§ Exercise prompt
Count the lines in the data below that contain the string "kern", where case matters, and reply with only that number.

§ Supplied material
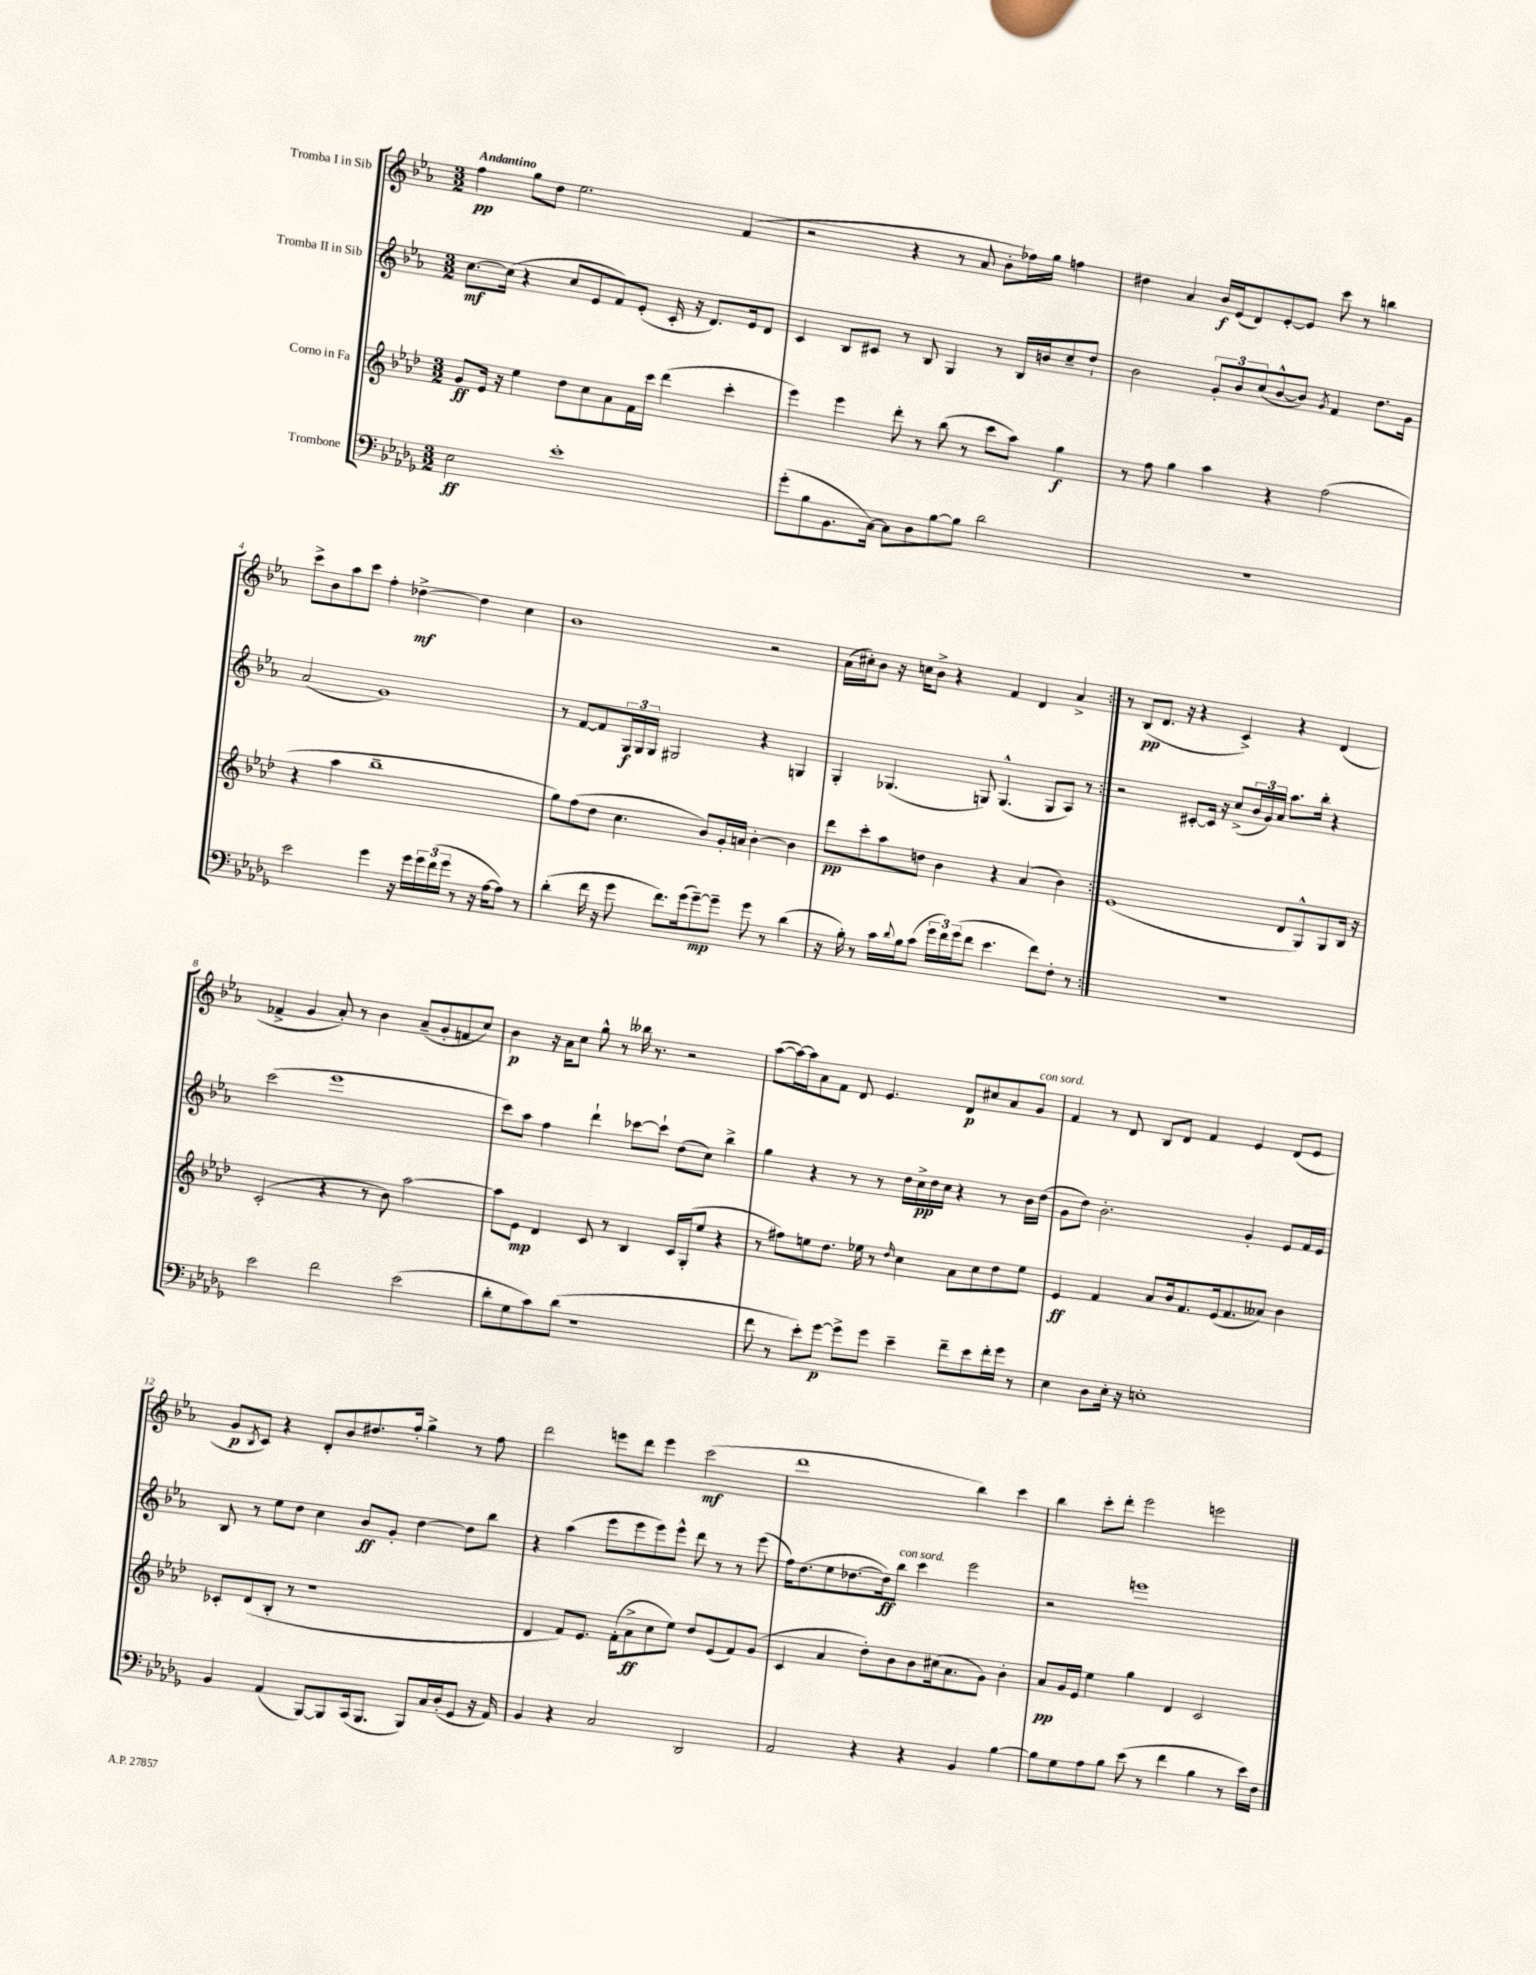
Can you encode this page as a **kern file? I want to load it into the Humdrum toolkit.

**kern	**kern	**kern	**kern
*staff4	*staff3	*staff2	*staff1
*clefF4	*clefG2	*clefG2	*clefG2
*k[b-e-a-d-g-]	*k[b-e-a-d-]	*k[b-e-a-]	*k[b-e-a-]
*M3/2	*M3/2	*M3/2	*M3/2
2E-	8g	[8.cc	4ff
.	16e-	.	.
.	16r	(16cc]	.
.	4ee-	4r	8gg
.	.	.	8dd
1e-'	8dd-	8cc	2.ee-
.	8cc	8e-	.
.	8a-	8f)	.
.	16f	(8e-'	.
.	16ccc	.	.
.	(4ddd-	16c'	.
.	.	16r	.
.	.	8.d)	.
.	4ccc'	.	(4f
.	.	16e-	.
.	.	8d	.
=	=	=	=
(8g-'	4eee-)	4c	2r
8B-	.	.	.
8.BB-	4eee-	8B-	.
.	.	8c#	.
[16C)	.	.	.
8C]	8ddd-'	8r	4r
8D-	8r	8B-	.
[8B-	(8bb-	4G	8r
8B-]	8r	.	8a-
2d-	8ccc	8r	8b-'
.	8aa-)	16B-	16ff-)
.	.	16b	16gg
.	4gg	8cc~	4ff
.	.	8dd`	.
=	=	=	=
1.r	8r	2b-	4dd#
.	8ff	.	.
.	4gg	.	4a-
.	4aa-	12g'	16b-
.	.	.	(16e-
.	.	12b-	.
.	.	.	8d)
.	.	(12cc	.
.	4r	[8b-^^	[8e-'
.	.	8b-])	8e-]
.	.	8qg	.
.	(2ff	4f	8ccc
.	.	.	8r
.	.	8.dd	4bb
.	.	16g	.
=	=	=	=
2e-	4r	(2a-	8ccc^
.	.	.	8b-
.	4aa-	.	8aa-
.	.	.	8ccc
4g-	1bb-~	1g)	4ff'
16r	.	.	[4dd-^
16g-	.	.	.
24g-	.	.	.
(24f	.	.	.
24g-	.	.	.
8r	.	.	4dd-]
16r	.	.	.
[16A-	.	.	.
8A-])	.	.	4cc
8r	.	.	.
=	=	=	=
(4d-'	8gg)	8r	1b-
.	(8ff	[8f	.
16f	8dd-	8f]	.
16r	.	.	.
8g-	4.cc	24G	.
.	.	24G	.
.	.	24G	.
8.f)	.	2G#	.
(16g-	.	.	.
[8g-~)	8b-)	.	.
8g-~]	16g'	.	.
.	16a	.	.
8g-	[4b-'	4r	2r
8r	.	.	.
(4d-	4b-]	4G	.
=	=	=	=
16r	8ddd-	4G'	(16a-
16B-')	.	.	16cc#')
8r	8ccc'	.	8b-
16c	8aa-	(4.G-	16r
8qqd-	.	.	.
16B-	.	.	16cc
(8c	8dd	.	8b-^
24g-	4b-	.	4r
24f)	.	.	.
(24g-	.	.	.
8f	.	8G)	.
4.e-	4r	(4.G^^	4f
.	(4a-	.	4d
8f)	.	8G	.
8F'	4b-)	8A-)	4a-^
8r	.	8r	.
=:|!	=:|!	=:|!	=:|!
1.r	(1e-	2r	8r
.	.	.	(8B-
.	.	.	8.d
.	.	.	16r
.	.	[8c#'	4r
.	.	16c#]	.
.	.	16r	.
.	.	(8cc^	4c^)
.	.	24b-	.
.	.	24g)	.
.	.	24a-	.
.	8d-	8.aa-	4r
.	8G^^)	.	.
.	.	16bb-'	.
.	8G	4r	(4d
.	16B-	.	.
.	16r	.	.
=	=	=	=
2e-	(2c'	(2ccc	4f-^
.	.	.	4g
2f	4r	1eee-	8a-')
.	.	.	8r
.	8r	.	4b-
.	8b-)	.	.
(2e-	[2aa-	.	(8a-~
.	.	.	8g'
.	.	.	8f
.	.	.	8cc)
=	=	=	=
8d-'	8aa-]	8ccc)	4b-
8G-	8e-	8aa-	.
8c)	4d-	4ff	16r
.	.	.	16a-
(8d-	.	.	8cc
1r	8c	4ddd`	8gg^^
.	8r	.	8r
.	4B-	[8ccc-	16bb--
.	.	.	8.r
.	.	8ccc-`]	.
.	16c	(8dd	2r
.	(16G'	.	.
.	8ee-	8cc)	.
.	4r	4bb-^	.
=	=	=	=
8f	8r	4gg	([8aa-
8r	8ff#)	.	16aa-_)
.	.	.	16aa-]
8e-')	8ee	4r	8a-
[8g-	8.dd-	.	8f
8g-^]	.	8r	8d
.	16ee-	.	.
8g-	8r	8r	4.e-
.	16qqdd-	.	.
4e-~	4cc	16dd	.
.	.	16cc^	.
.	.	16dd	.
.	.	16cc	.
8f~	8a-	4r	8d
8e-	8cc	.	8cc#
16f'	8dd-	8r	8a-
16g-	.	.	.
8r	8ee-	16b-	8g
.	.	(16dd	.
=	=	=	=
4E-	4e-	8g	4f
.	.	8dd)	.
8D-	4f	2.b-'	8r
16E-'	.	.	8d
16r	.	.	.
1E'	8a-	.	8B-
.	16b-	.	8d
.	8.f	.	.
.	.	.	4f
.	(16e-	.	.
.	8.f	.	.
.	.	4g'	4e-
.	8a--)	.	.
.	4b-	8e-	(8d
.	.	16f	8e-
.	.	16e-	.
=	=	=	=
4BB-	8c-'	8B-	8g
.	.	.	8qB-
.	(8d-	8r	8c)
(4AA-	8B-'	8ee-	4r
.	8r	8dd	.
[8BBB-)	1r	4cc	8d'
8BBB-]	.	.	8b-
(16CC	.	8b-	8.dd#
8.BBB-	.	.	.
.	.	8g'	.
.	.	.	16ff'
8BBB-)	.	[4dd	4gg^
16C	.	.	.
(16D-'	.	.	.
8GG-	.	8dd]	8r
16r	.	8bb-	8ff
16AA-)	.	.	.
=	=	=	=
4BB-	4d-	4r	2ddd
4r	8f)	(4aa-	.
.	8.e-	.	.
2C	.	8eee-	8eee
.	(16f'	.	.
.	8a-^	8eee-	8ddd
.	8cc	8eee-)	4eee
.	8ee-)	8eee-^^	.
2DD-	8dd-	8ddd	(2ccc
.	(8e-	8r	.
.	8f)	8r	.
.	(8g	(8eee-	.
=	=	=	=
2AA-	4c	16ff)	1ddd
.	.	(8.dd	.
.	4a-	8ee-	.
.	.	[8.dd-	.
4r	8dd-')	.	.
.	.	16dd-])	.
.	8b-	8bb-	.
4r	8b-	4ccc	.
.	(16cc#	.	.
.	8.a-	.	.
4BB-	.	2eee-	4bb-)
.	8g)	.	.
[4B-	4b-'	.	4ccc
=	=	=	=
8B-]	8a-	2r	4bb-
8G-	16g	.	.
.	16e-	.	.
8A-	4ee-	.	8ccc'
8B-	.	.	8ddd'
(8e-	4gg	1eee	2eee-
8r	.	.	.
4f	4d-	.	.
4B-	2c	.	2eee
8r	.	.	.
16e-)	.	.	.
16F	.	.	.
==	==	==	==
*-	*-	*-	*-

§ Complete output
2